>>

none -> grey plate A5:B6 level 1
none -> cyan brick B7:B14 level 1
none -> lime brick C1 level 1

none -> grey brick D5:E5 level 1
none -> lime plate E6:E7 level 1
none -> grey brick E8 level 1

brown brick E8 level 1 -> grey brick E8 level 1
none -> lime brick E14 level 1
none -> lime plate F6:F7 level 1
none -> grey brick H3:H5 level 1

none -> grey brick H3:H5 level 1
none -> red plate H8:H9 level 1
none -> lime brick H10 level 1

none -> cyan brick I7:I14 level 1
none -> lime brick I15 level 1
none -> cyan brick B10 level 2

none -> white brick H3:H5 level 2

<<
>>

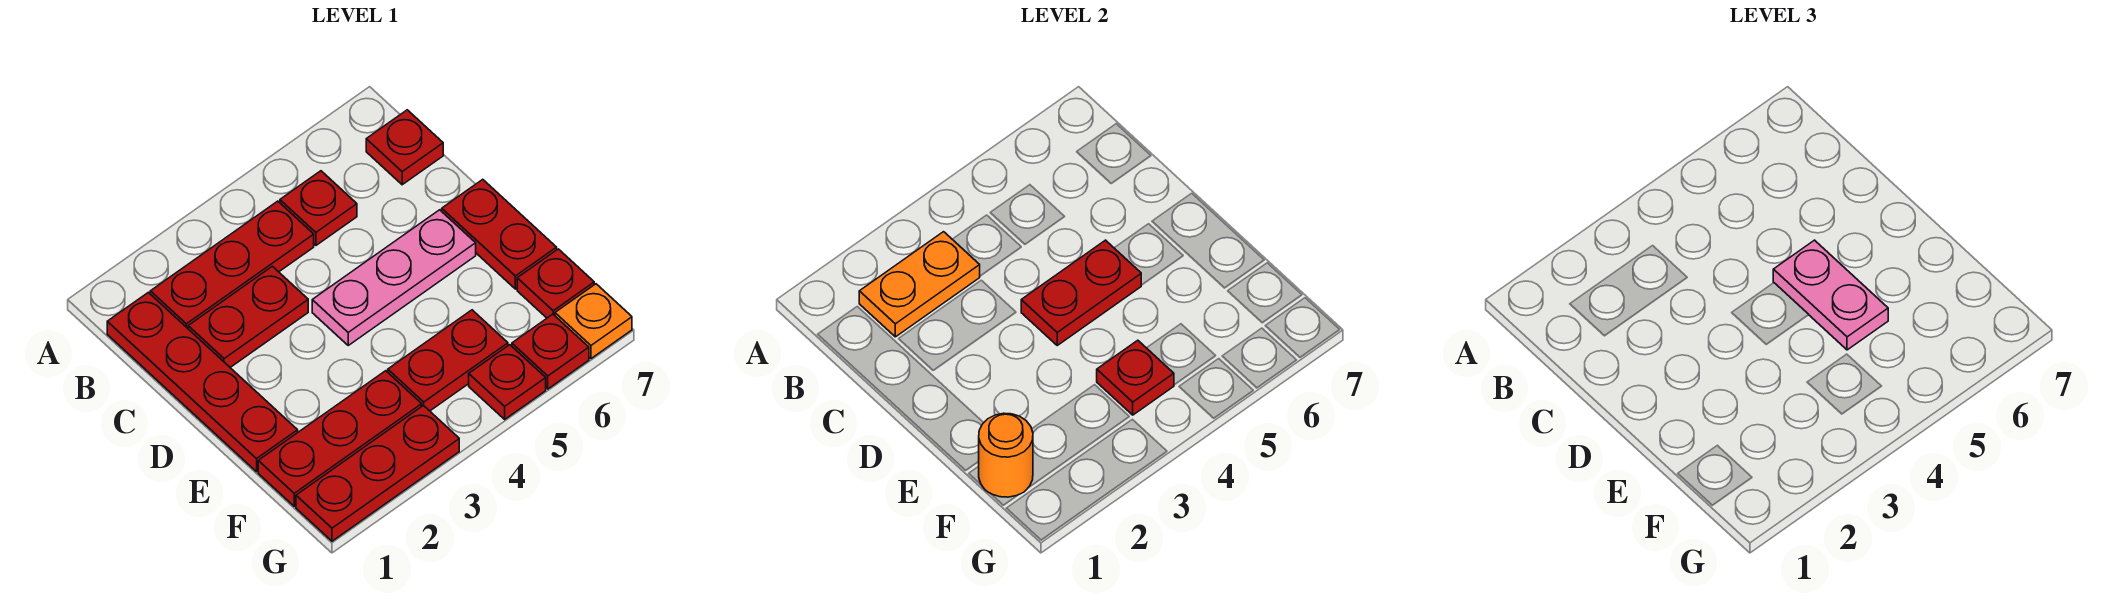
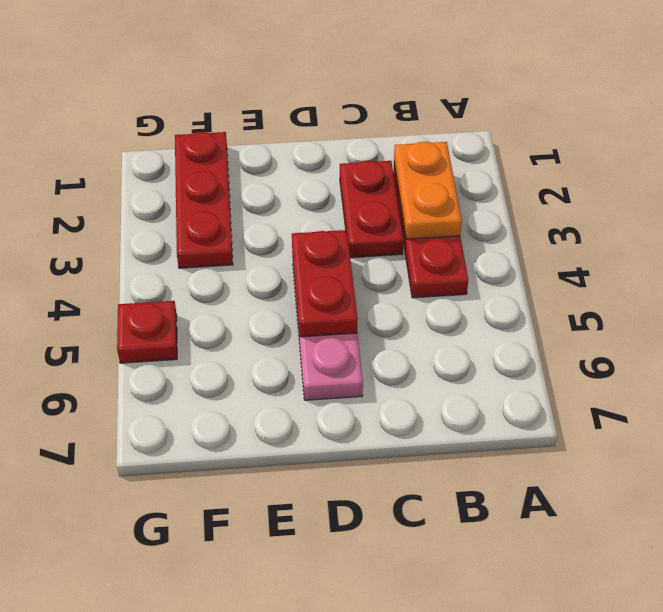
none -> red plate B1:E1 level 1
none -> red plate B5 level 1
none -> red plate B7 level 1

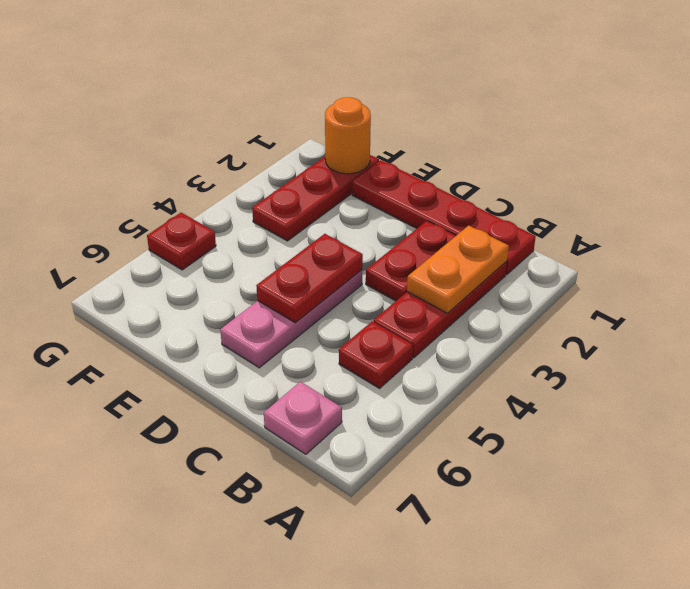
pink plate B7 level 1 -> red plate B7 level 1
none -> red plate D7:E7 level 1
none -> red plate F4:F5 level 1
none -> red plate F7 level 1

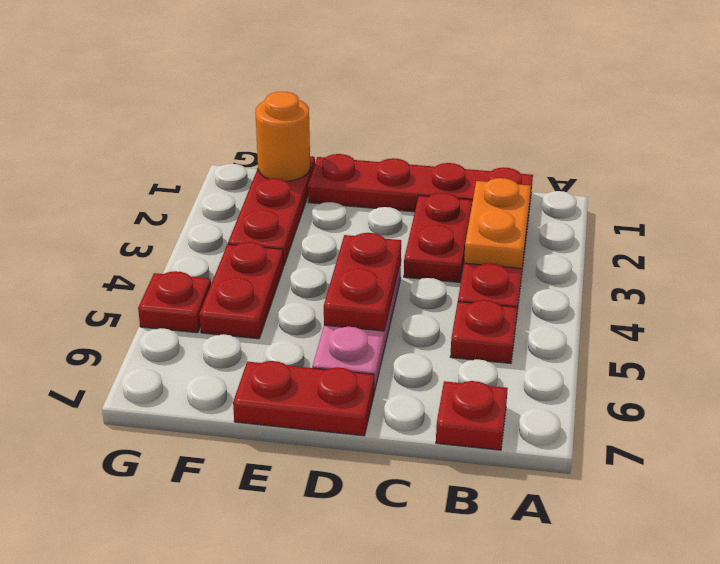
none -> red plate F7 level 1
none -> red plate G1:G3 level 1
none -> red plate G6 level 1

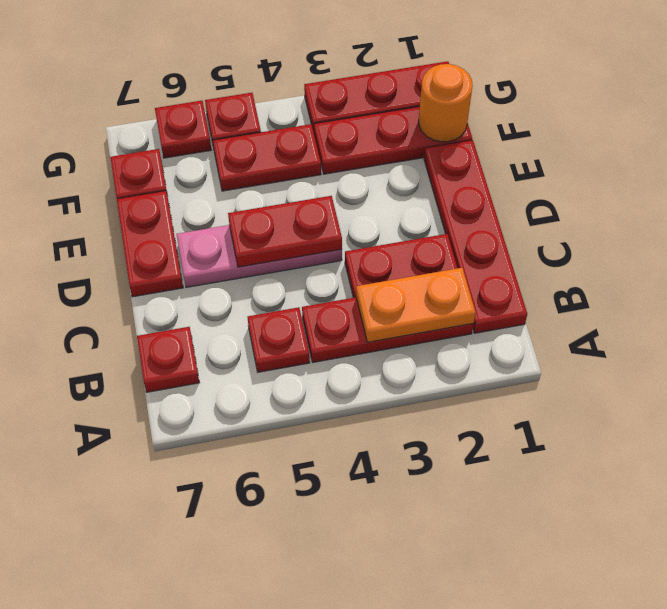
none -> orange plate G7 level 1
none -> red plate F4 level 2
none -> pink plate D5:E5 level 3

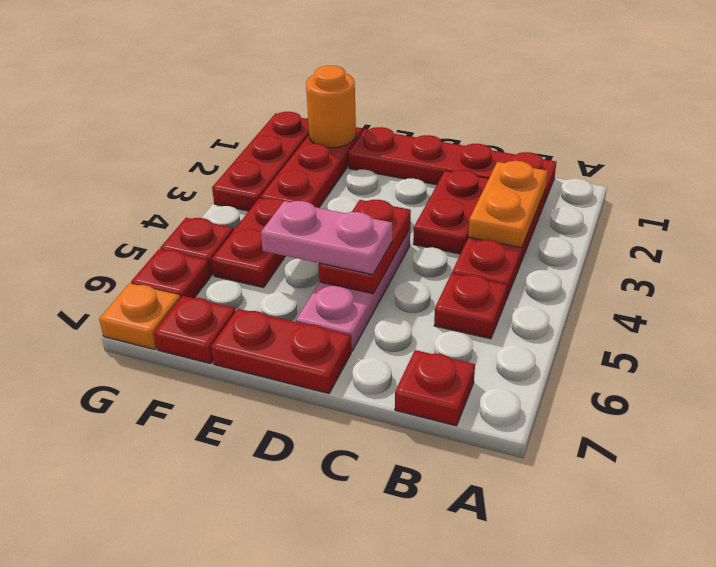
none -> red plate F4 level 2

<<

> [AIM OF THE EXERCISE]:
Copy out, word for word, the part of the entries above that begins at the line with "none -> lime brick E14 level 1" and ends at the line with "none -> white brick H3:H5 level 2", including both.

> [EXERCISE RESPONSE]:
none -> lime brick E14 level 1
none -> lime plate F6:F7 level 1
none -> grey brick H3:H5 level 1

none -> grey brick H3:H5 level 1
none -> red plate H8:H9 level 1
none -> lime brick H10 level 1

none -> cyan brick I7:I14 level 1
none -> lime brick I15 level 1
none -> cyan brick B10 level 2

none -> white brick H3:H5 level 2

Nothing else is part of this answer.